▶ PROBLEM REQUIREMENTS
Copy the entries below verbatim, omitting any pictures they contain.

Data extracted from a collection
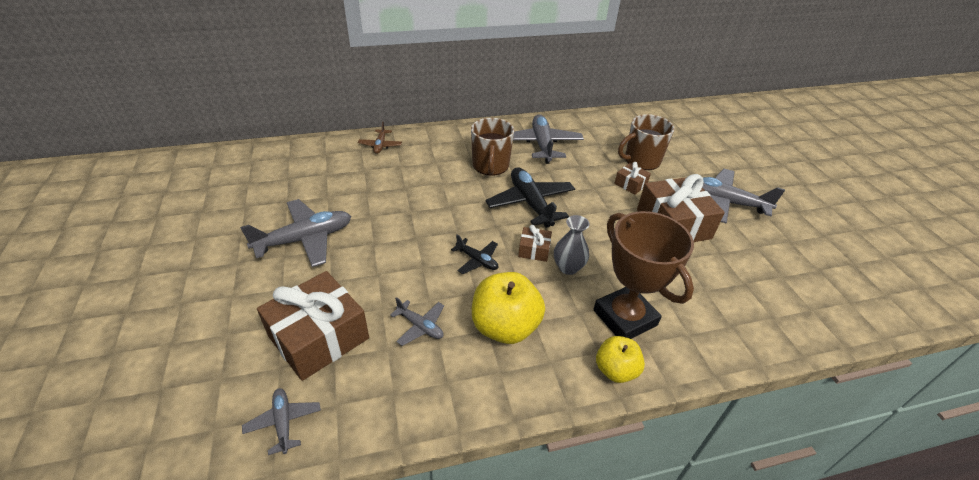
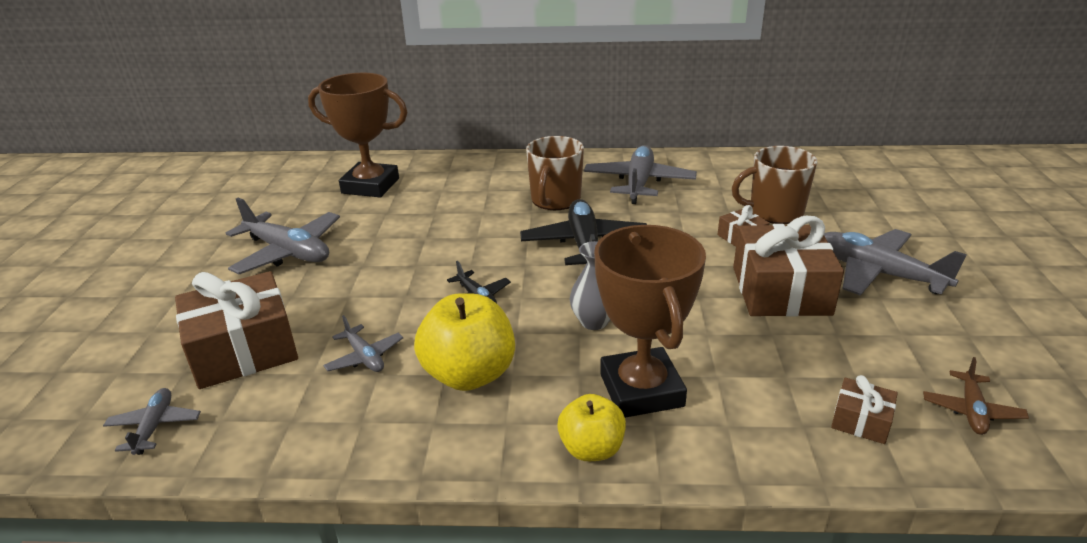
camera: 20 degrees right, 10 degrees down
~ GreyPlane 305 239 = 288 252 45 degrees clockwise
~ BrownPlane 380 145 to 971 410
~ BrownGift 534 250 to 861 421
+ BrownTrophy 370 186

▶ WRITTEN SOLUTION
camera: 20 degrees right, 10 degrees down
~ GreyPlane 305 239 = 288 252 45 degrees clockwise
~ BrownPlane 380 145 to 971 410
~ BrownGift 534 250 to 861 421
+ BrownTrophy 370 186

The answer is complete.